> **What you are asked to do**
Once you have read the data below, write it all out exactly.

Collected data:
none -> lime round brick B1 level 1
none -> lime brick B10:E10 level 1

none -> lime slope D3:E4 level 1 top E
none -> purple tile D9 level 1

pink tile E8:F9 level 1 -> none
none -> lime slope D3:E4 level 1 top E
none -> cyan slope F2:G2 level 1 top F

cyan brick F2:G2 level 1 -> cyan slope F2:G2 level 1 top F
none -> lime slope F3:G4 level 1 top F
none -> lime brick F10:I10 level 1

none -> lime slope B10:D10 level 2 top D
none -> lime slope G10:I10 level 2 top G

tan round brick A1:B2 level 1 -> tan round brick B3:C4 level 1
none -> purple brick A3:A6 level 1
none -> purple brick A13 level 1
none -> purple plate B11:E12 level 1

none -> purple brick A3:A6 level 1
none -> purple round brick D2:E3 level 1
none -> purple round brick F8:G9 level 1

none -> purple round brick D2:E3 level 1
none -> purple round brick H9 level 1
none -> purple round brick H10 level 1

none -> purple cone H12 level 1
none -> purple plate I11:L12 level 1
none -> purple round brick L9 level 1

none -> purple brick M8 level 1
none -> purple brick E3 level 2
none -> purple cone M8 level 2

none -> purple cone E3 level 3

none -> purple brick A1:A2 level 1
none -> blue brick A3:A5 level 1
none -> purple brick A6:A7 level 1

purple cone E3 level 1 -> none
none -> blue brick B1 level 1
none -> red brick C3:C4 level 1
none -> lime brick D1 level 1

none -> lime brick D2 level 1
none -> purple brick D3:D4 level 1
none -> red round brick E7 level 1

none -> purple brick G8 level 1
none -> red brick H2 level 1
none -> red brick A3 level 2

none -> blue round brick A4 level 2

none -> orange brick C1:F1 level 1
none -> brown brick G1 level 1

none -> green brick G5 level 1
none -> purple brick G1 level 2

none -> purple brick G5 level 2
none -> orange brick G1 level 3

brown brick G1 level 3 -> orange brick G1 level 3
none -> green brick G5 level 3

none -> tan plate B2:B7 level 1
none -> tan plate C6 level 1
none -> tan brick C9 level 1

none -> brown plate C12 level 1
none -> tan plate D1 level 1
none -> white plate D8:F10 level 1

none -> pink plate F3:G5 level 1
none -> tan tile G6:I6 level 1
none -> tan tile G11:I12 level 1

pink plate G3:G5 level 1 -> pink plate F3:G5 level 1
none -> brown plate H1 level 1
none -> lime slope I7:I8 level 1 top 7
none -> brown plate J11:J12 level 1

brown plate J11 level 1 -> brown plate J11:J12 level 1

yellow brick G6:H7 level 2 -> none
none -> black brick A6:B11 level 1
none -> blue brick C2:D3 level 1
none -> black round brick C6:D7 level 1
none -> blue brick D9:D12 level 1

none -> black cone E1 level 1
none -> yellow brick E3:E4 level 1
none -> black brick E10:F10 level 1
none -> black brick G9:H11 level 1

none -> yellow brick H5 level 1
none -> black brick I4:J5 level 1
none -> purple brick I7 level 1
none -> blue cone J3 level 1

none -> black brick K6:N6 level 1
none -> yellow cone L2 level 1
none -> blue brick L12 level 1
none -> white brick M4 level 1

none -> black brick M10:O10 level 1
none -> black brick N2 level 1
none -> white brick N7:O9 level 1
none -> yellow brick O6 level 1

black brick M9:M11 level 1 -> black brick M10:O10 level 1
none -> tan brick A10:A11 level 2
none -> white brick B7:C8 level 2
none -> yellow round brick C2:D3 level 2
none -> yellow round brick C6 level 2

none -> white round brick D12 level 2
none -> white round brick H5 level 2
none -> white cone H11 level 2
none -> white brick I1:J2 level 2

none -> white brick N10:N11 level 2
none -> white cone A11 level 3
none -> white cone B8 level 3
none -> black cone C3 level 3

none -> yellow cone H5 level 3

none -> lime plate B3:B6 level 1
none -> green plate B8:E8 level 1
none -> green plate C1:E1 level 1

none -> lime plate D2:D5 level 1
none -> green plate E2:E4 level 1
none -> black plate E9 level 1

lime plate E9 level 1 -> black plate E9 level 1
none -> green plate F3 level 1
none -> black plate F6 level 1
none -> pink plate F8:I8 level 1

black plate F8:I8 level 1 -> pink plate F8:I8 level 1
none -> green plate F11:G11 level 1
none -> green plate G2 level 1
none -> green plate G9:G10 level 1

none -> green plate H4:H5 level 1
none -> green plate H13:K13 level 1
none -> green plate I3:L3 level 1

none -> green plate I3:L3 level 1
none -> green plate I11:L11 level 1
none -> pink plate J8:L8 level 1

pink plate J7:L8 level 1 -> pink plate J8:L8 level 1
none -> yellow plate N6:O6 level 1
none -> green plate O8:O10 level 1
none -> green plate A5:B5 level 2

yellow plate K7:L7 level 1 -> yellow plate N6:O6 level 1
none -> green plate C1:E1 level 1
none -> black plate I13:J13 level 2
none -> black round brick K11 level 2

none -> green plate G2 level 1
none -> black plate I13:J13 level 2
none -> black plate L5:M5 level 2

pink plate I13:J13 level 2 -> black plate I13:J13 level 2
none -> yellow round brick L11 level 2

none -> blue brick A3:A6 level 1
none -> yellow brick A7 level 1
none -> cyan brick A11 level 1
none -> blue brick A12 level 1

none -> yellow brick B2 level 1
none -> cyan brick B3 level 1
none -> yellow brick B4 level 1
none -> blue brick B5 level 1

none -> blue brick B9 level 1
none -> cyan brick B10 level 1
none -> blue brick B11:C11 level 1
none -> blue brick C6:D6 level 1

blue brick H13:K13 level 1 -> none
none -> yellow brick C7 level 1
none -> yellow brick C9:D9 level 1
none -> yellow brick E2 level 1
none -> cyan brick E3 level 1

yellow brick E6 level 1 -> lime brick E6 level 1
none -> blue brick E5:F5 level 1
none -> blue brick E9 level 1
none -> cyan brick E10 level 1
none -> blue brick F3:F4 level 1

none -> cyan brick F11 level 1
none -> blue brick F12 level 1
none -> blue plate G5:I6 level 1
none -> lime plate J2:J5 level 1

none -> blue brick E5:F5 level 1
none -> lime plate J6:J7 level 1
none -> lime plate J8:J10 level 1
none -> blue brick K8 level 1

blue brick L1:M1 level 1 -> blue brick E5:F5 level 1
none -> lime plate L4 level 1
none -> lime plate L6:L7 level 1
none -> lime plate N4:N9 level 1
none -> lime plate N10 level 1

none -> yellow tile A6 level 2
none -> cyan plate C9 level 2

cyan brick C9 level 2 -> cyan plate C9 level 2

> **Written answer**
none -> lime round brick B1 level 1
none -> lime brick B10:E10 level 1

none -> lime slope D3:E4 level 1 top E
none -> purple tile D9 level 1

pink tile E8:F9 level 1 -> none
none -> lime slope D3:E4 level 1 top E
none -> cyan slope F2:G2 level 1 top F

cyan brick F2:G2 level 1 -> cyan slope F2:G2 level 1 top F
none -> lime slope F3:G4 level 1 top F
none -> lime brick F10:I10 level 1

none -> lime slope B10:D10 level 2 top D
none -> lime slope G10:I10 level 2 top G

tan round brick A1:B2 level 1 -> tan round brick B3:C4 level 1
none -> purple brick A3:A6 level 1
none -> purple brick A13 level 1
none -> purple plate B11:E12 level 1

none -> purple brick A3:A6 level 1
none -> purple round brick D2:E3 level 1
none -> purple round brick F8:G9 level 1

none -> purple round brick D2:E3 level 1
none -> purple round brick H9 level 1
none -> purple round brick H10 level 1

none -> purple cone H12 level 1
none -> purple plate I11:L12 level 1
none -> purple round brick L9 level 1

none -> purple brick M8 level 1
none -> purple brick E3 level 2
none -> purple cone M8 level 2

none -> purple cone E3 level 3

none -> purple brick A1:A2 level 1
none -> blue brick A3:A5 level 1
none -> purple brick A6:A7 level 1

purple cone E3 level 1 -> none
none -> blue brick B1 level 1
none -> red brick C3:C4 level 1
none -> lime brick D1 level 1

none -> lime brick D2 level 1
none -> purple brick D3:D4 level 1
none -> red round brick E7 level 1

none -> purple brick G8 level 1
none -> red brick H2 level 1
none -> red brick A3 level 2

none -> blue round brick A4 level 2

none -> orange brick C1:F1 level 1
none -> brown brick G1 level 1

none -> green brick G5 level 1
none -> purple brick G1 level 2

none -> purple brick G5 level 2
none -> orange brick G1 level 3

brown brick G1 level 3 -> orange brick G1 level 3
none -> green brick G5 level 3

none -> tan plate B2:B7 level 1
none -> tan plate C6 level 1
none -> tan brick C9 level 1

none -> brown plate C12 level 1
none -> tan plate D1 level 1
none -> white plate D8:F10 level 1

none -> pink plate F3:G5 level 1
none -> tan tile G6:I6 level 1
none -> tan tile G11:I12 level 1

pink plate G3:G5 level 1 -> pink plate F3:G5 level 1
none -> brown plate H1 level 1
none -> lime slope I7:I8 level 1 top 7
none -> brown plate J11:J12 level 1

brown plate J11 level 1 -> brown plate J11:J12 level 1

yellow brick G6:H7 level 2 -> none
none -> black brick A6:B11 level 1
none -> blue brick C2:D3 level 1
none -> black round brick C6:D7 level 1
none -> blue brick D9:D12 level 1

none -> black cone E1 level 1
none -> yellow brick E3:E4 level 1
none -> black brick E10:F10 level 1
none -> black brick G9:H11 level 1

none -> yellow brick H5 level 1
none -> black brick I4:J5 level 1
none -> purple brick I7 level 1
none -> blue cone J3 level 1

none -> black brick K6:N6 level 1
none -> yellow cone L2 level 1
none -> blue brick L12 level 1
none -> white brick M4 level 1

none -> black brick M10:O10 level 1
none -> black brick N2 level 1
none -> white brick N7:O9 level 1
none -> yellow brick O6 level 1

black brick M9:M11 level 1 -> black brick M10:O10 level 1
none -> tan brick A10:A11 level 2
none -> white brick B7:C8 level 2
none -> yellow round brick C2:D3 level 2
none -> yellow round brick C6 level 2

none -> white round brick D12 level 2
none -> white round brick H5 level 2
none -> white cone H11 level 2
none -> white brick I1:J2 level 2

none -> white brick N10:N11 level 2
none -> white cone A11 level 3
none -> white cone B8 level 3
none -> black cone C3 level 3

none -> yellow cone H5 level 3

none -> lime plate B3:B6 level 1
none -> green plate B8:E8 level 1
none -> green plate C1:E1 level 1

none -> lime plate D2:D5 level 1
none -> green plate E2:E4 level 1
none -> black plate E9 level 1

lime plate E9 level 1 -> black plate E9 level 1
none -> green plate F3 level 1
none -> black plate F6 level 1
none -> pink plate F8:I8 level 1

black plate F8:I8 level 1 -> pink plate F8:I8 level 1
none -> green plate F11:G11 level 1
none -> green plate G2 level 1
none -> green plate G9:G10 level 1

none -> green plate H4:H5 level 1
none -> green plate H13:K13 level 1
none -> green plate I3:L3 level 1

none -> green plate I3:L3 level 1
none -> green plate I11:L11 level 1
none -> pink plate J8:L8 level 1

pink plate J7:L8 level 1 -> pink plate J8:L8 level 1
none -> yellow plate N6:O6 level 1
none -> green plate O8:O10 level 1
none -> green plate A5:B5 level 2

yellow plate K7:L7 level 1 -> yellow plate N6:O6 level 1
none -> green plate C1:E1 level 1
none -> black plate I13:J13 level 2
none -> black round brick K11 level 2

none -> green plate G2 level 1
none -> black plate I13:J13 level 2
none -> black plate L5:M5 level 2

pink plate I13:J13 level 2 -> black plate I13:J13 level 2
none -> yellow round brick L11 level 2

none -> blue brick A3:A6 level 1
none -> yellow brick A7 level 1
none -> cyan brick A11 level 1
none -> blue brick A12 level 1

none -> yellow brick B2 level 1
none -> cyan brick B3 level 1
none -> yellow brick B4 level 1
none -> blue brick B5 level 1

none -> blue brick B9 level 1
none -> cyan brick B10 level 1
none -> blue brick B11:C11 level 1
none -> blue brick C6:D6 level 1

blue brick H13:K13 level 1 -> none
none -> yellow brick C7 level 1
none -> yellow brick C9:D9 level 1
none -> yellow brick E2 level 1
none -> cyan brick E3 level 1

yellow brick E6 level 1 -> lime brick E6 level 1
none -> blue brick E5:F5 level 1
none -> blue brick E9 level 1
none -> cyan brick E10 level 1
none -> blue brick F3:F4 level 1

none -> cyan brick F11 level 1
none -> blue brick F12 level 1
none -> blue plate G5:I6 level 1
none -> lime plate J2:J5 level 1

none -> blue brick E5:F5 level 1
none -> lime plate J6:J7 level 1
none -> lime plate J8:J10 level 1
none -> blue brick K8 level 1

blue brick L1:M1 level 1 -> blue brick E5:F5 level 1
none -> lime plate L4 level 1
none -> lime plate L6:L7 level 1
none -> lime plate N4:N9 level 1
none -> lime plate N10 level 1

none -> yellow tile A6 level 2
none -> cyan plate C9 level 2

cyan brick C9 level 2 -> cyan plate C9 level 2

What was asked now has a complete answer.